┌──
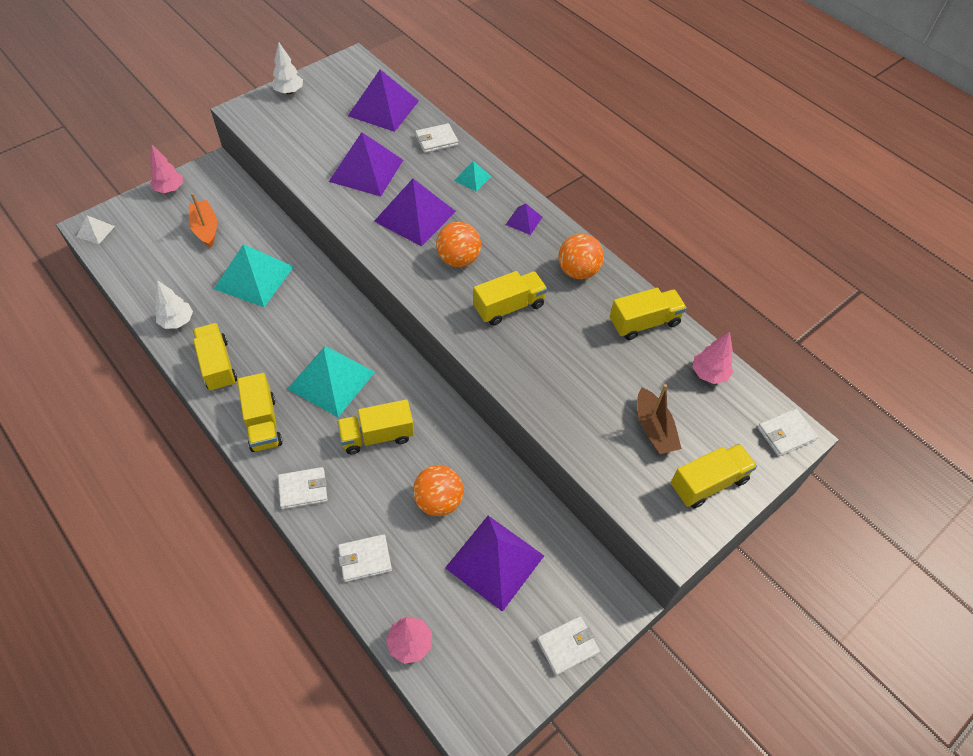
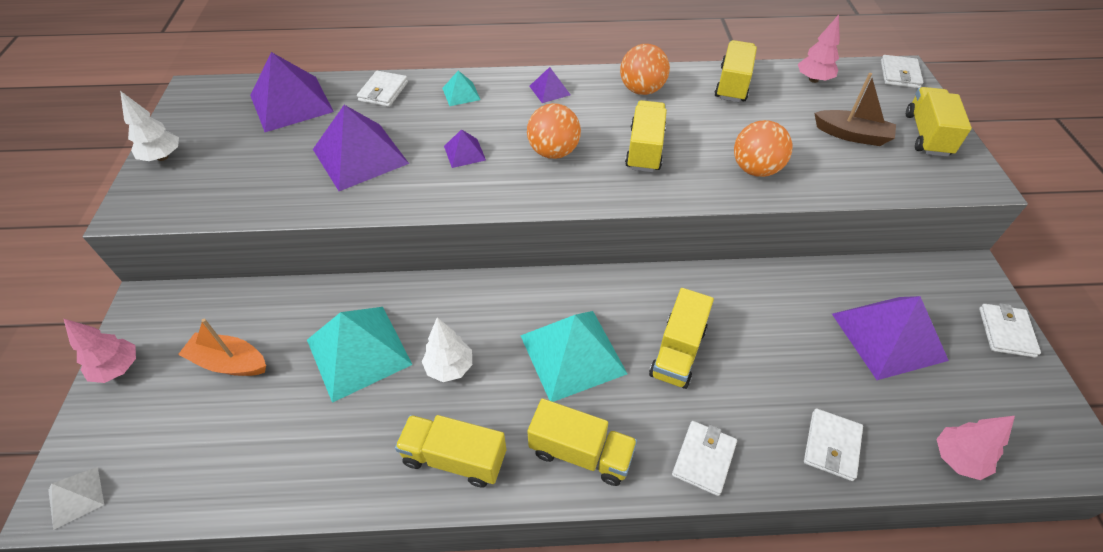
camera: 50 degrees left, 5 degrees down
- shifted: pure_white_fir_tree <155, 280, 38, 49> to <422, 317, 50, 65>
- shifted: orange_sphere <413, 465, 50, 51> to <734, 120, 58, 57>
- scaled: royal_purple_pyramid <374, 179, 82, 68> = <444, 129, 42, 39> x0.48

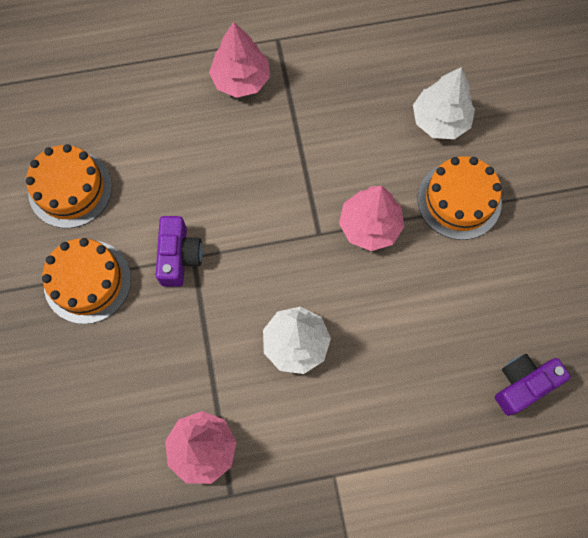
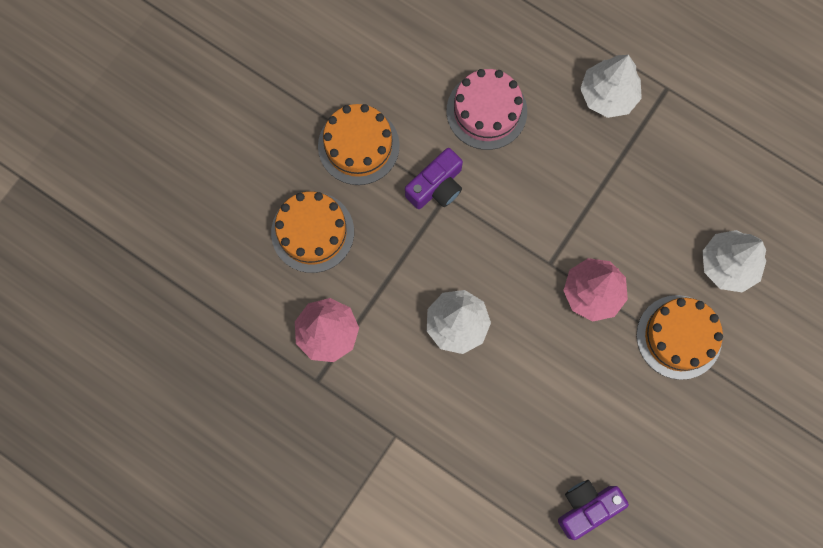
camera: 45 degrees right, 5 degrees up
- new: rosy_cake <447, 69, 80, 81>
- shifted: orange_cake <26, 144, 86, 84> to <271, 191, 83, 82>
- repainted: rosy_fir_tree <209, 22, 61, 76> to pure_white_fir_tree <580, 55, 62, 63>
- rotated: royal_purple_compact_camera <495, 354, 76, 62> = <558, 480, 71, 60> 45 degrees counterclockwise

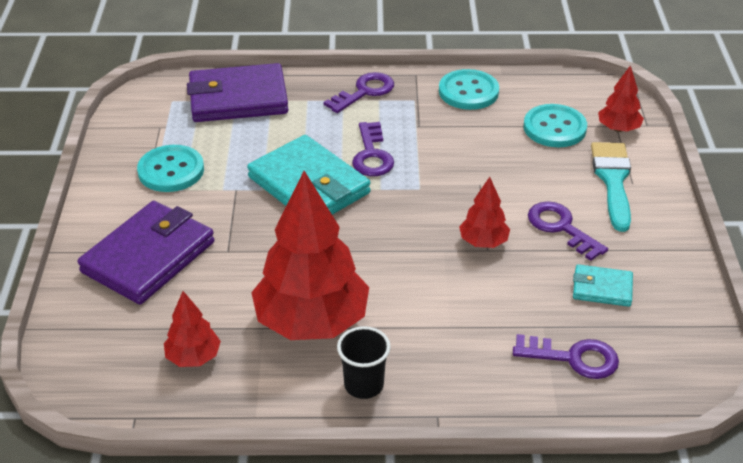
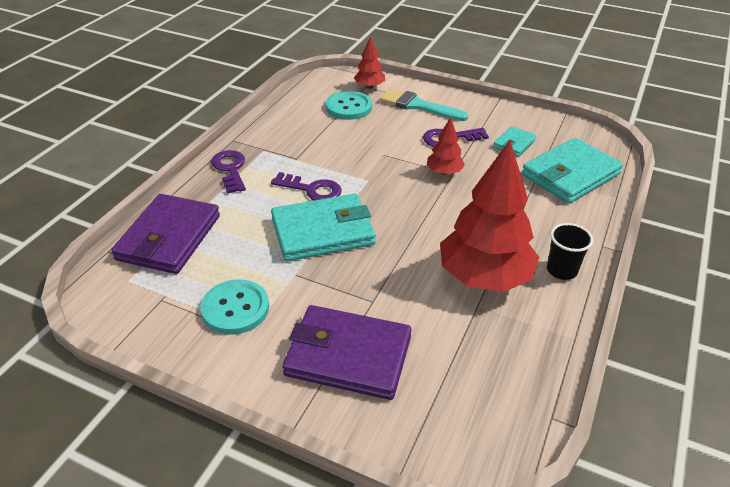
camera: 65 degrees left, 0 degrees up
- gone: red_fir_tree <164, 291, 57, 76>
- gone: aqua_shirt_button <439, 69, 60, 41>
- swapped: royal_purple_latchkey <513, 334, 106, 45> to aqua_wallet <522, 138, 101, 66>
- rotated: royal_purple_wallet <78, 201, 136, 104> = <282, 305, 130, 95> 45 degrees counterclockwise

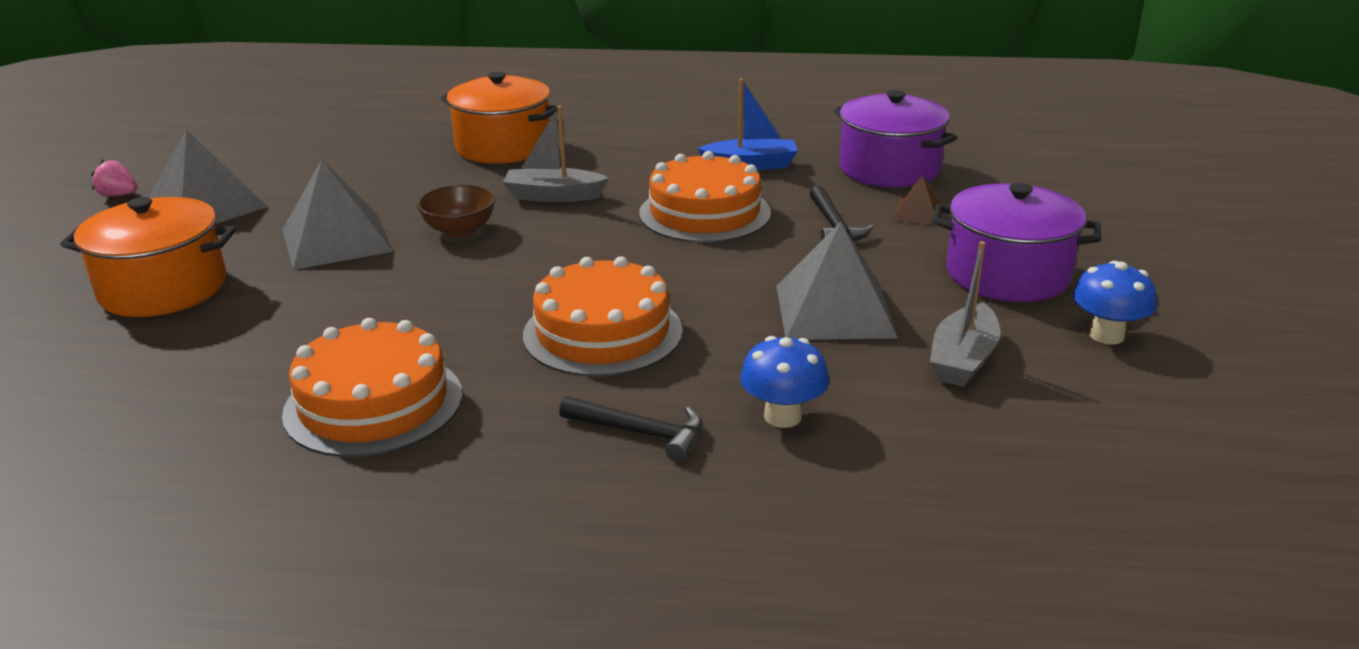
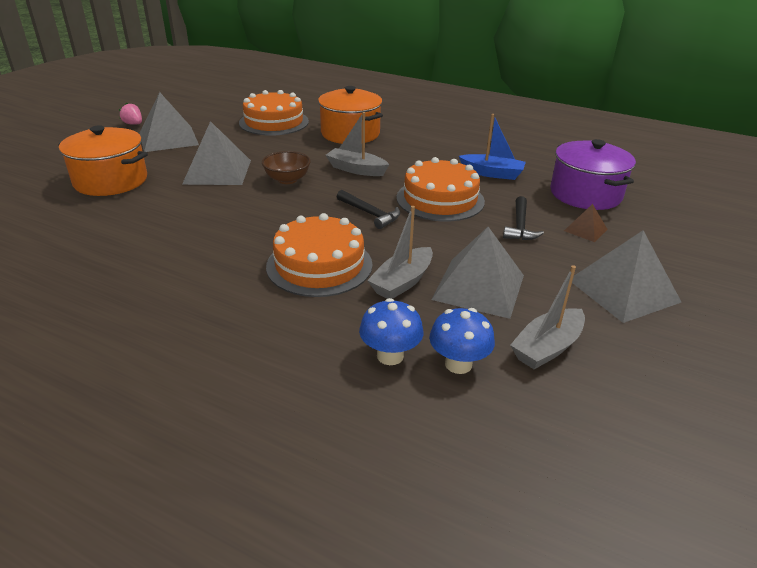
camera: 20 degrees right, 5 degrees up
- new: gray_toy_boat <367, 206, 66, 93>
- shifted: orange_cake <282, 318, 180, 139> to <239, 90, 70, 46>
- shifted: ebony_claw_hammer <559, 396, 143, 66> to <337, 190, 63, 39>
- shifted: blue_mushroom <1073, 261, 84, 84> to <429, 308, 66, 66>
- swapped: royal_purple_cooking_pot <932, 183, 169, 119> to gray_pyramid <572, 230, 109, 93>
└──
### Assignment
What you return must match, line for line, the data from the line containing "- shifted: orange_cake <282, 318, 180, 139>" to its end, both ends included.

### Result of the exercise
- shifted: orange_cake <282, 318, 180, 139> to <239, 90, 70, 46>
- shifted: ebony_claw_hammer <559, 396, 143, 66> to <337, 190, 63, 39>
- shifted: blue_mushroom <1073, 261, 84, 84> to <429, 308, 66, 66>
- swapped: royal_purple_cooking_pot <932, 183, 169, 119> to gray_pyramid <572, 230, 109, 93>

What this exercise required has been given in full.